◆ Task brief:
Repeat exactly the lines of the entries below from the one with "R2: 36 (+5V, N2) -> none" through the one with "R3: 4.7k (N3, N6) -> 33k (N3, N6)", both ends included, and nothing else.

[Extracted records]
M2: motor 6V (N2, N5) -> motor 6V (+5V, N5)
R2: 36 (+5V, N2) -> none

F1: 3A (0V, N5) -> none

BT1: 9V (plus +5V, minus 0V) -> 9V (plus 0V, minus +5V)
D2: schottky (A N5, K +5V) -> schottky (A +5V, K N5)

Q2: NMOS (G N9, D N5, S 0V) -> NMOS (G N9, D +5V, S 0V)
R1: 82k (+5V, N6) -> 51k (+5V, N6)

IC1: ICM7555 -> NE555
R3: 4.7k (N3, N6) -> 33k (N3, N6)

...

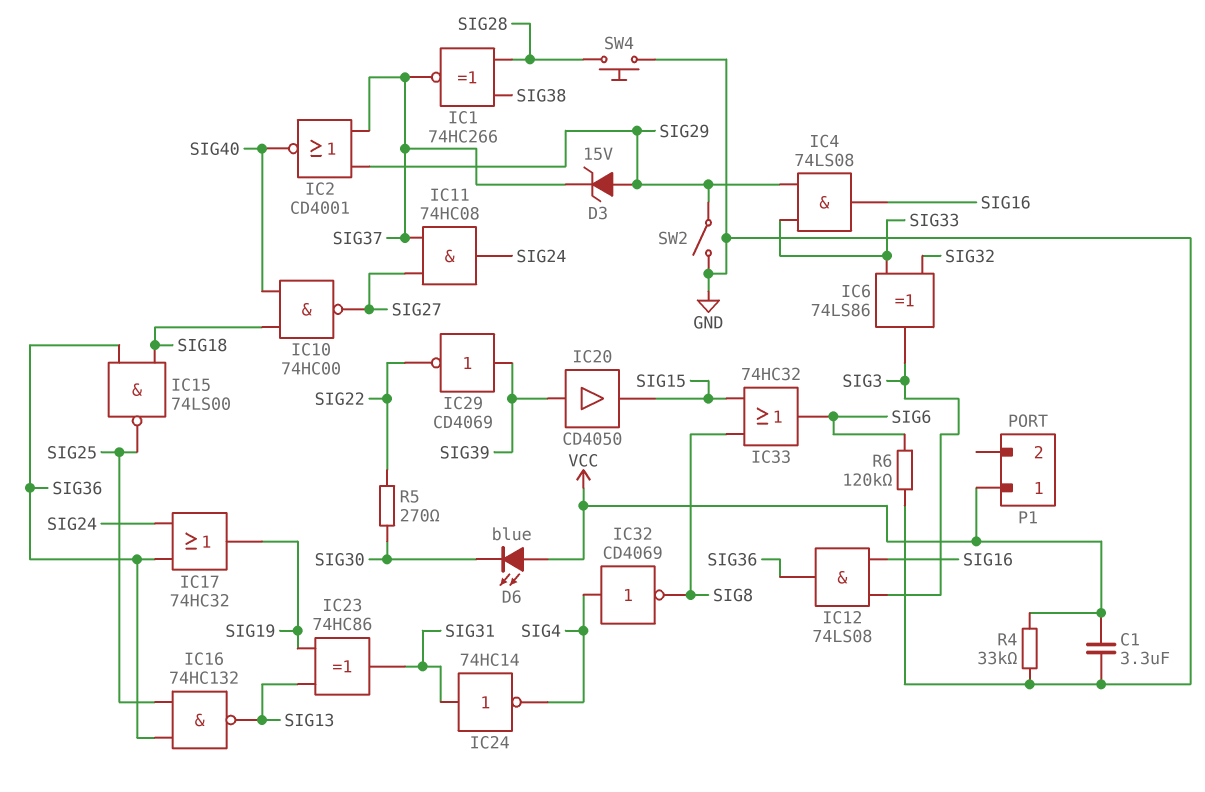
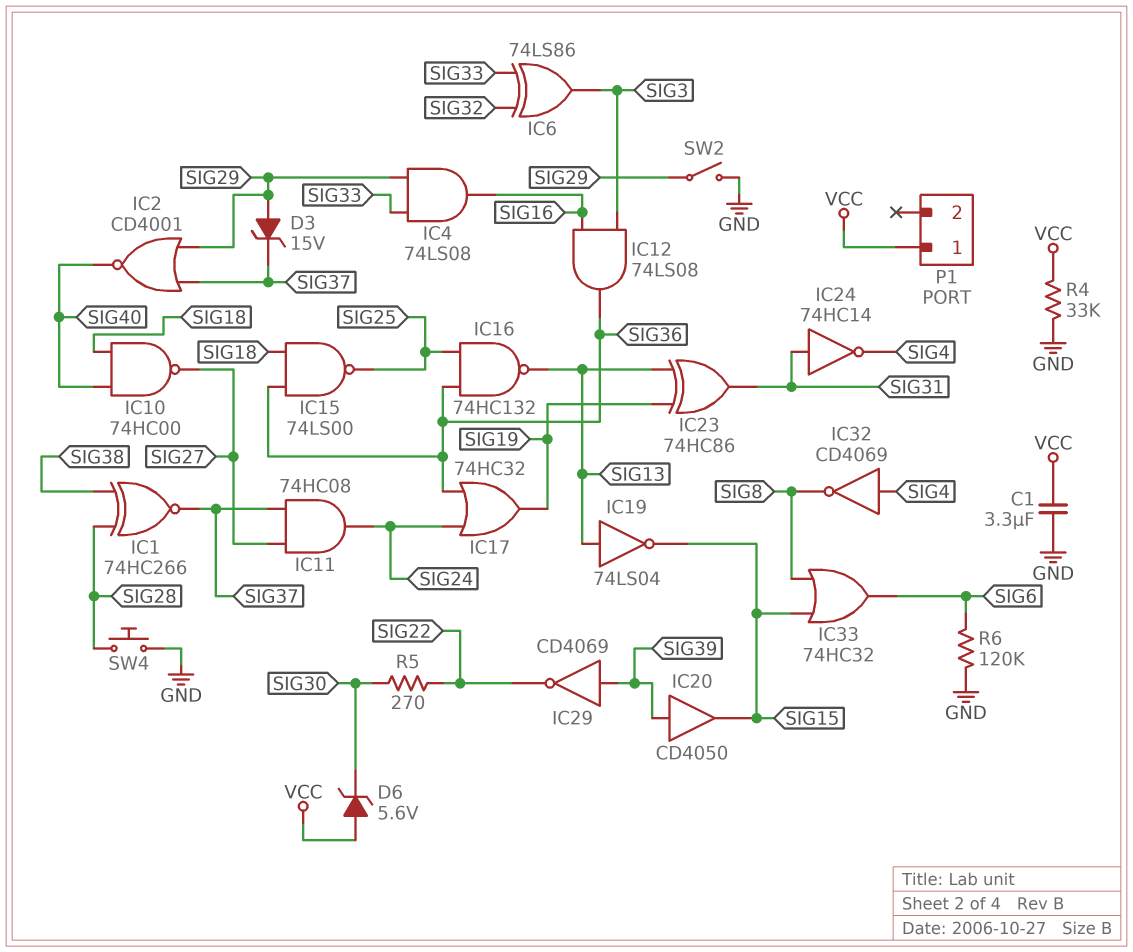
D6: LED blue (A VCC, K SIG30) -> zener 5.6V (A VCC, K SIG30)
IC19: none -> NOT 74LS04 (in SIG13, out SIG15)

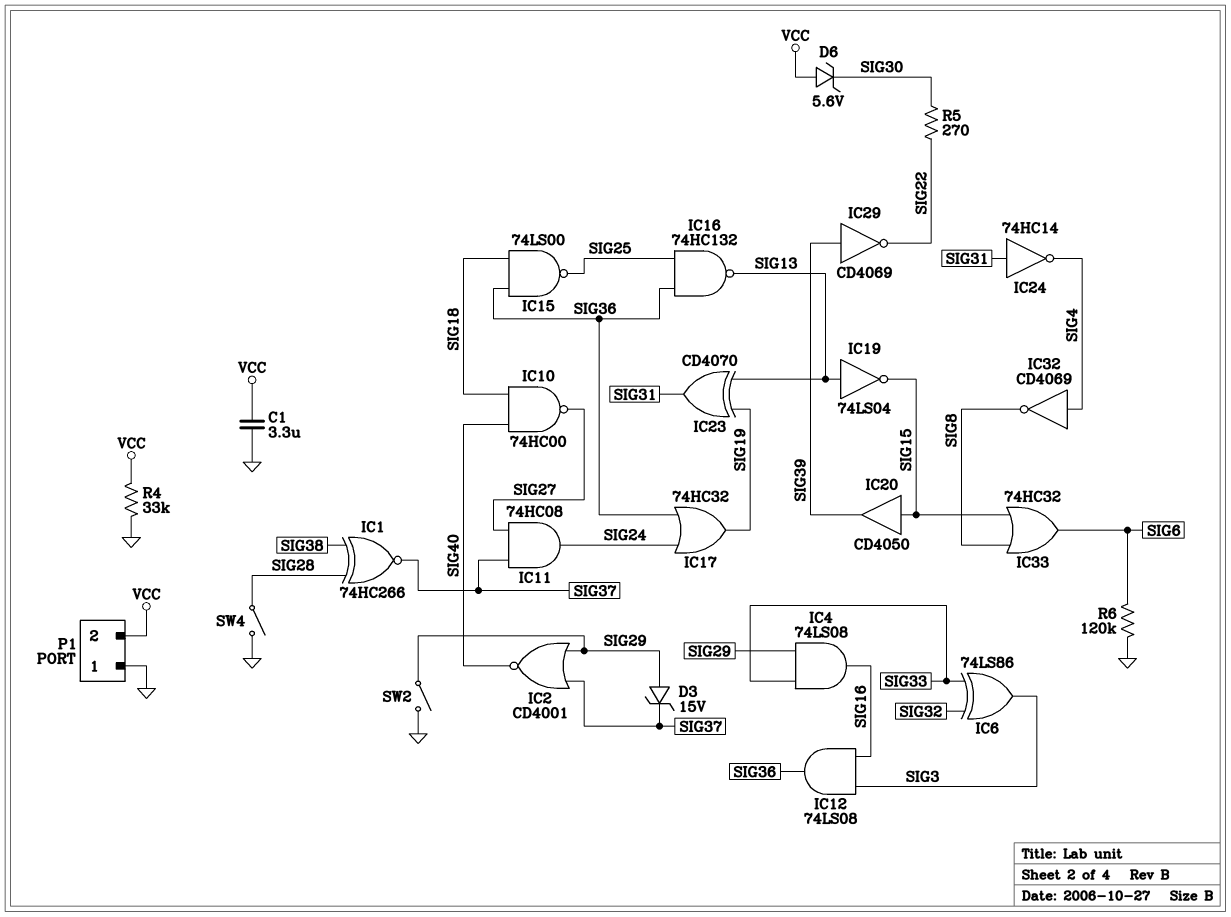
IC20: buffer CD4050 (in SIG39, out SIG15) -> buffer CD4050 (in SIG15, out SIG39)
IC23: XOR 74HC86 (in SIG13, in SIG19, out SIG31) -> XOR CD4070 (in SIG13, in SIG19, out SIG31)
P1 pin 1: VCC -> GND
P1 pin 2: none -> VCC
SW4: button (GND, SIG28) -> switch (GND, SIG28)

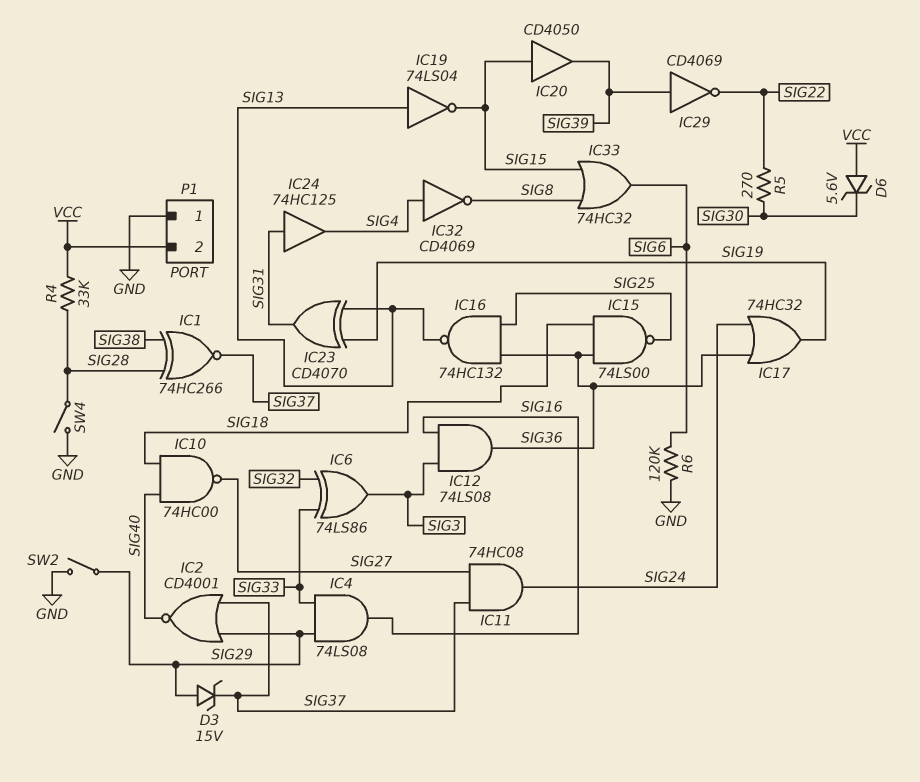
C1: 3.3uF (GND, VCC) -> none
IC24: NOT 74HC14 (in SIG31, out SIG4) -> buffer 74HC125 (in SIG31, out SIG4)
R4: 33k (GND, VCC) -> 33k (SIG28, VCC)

◆ Result of this exercise:
R2: 36 (+5V, N2) -> none

F1: 3A (0V, N5) -> none

BT1: 9V (plus +5V, minus 0V) -> 9V (plus 0V, minus +5V)
D2: schottky (A N5, K +5V) -> schottky (A +5V, K N5)

Q2: NMOS (G N9, D N5, S 0V) -> NMOS (G N9, D +5V, S 0V)
R1: 82k (+5V, N6) -> 51k (+5V, N6)

IC1: ICM7555 -> NE555
R3: 4.7k (N3, N6) -> 33k (N3, N6)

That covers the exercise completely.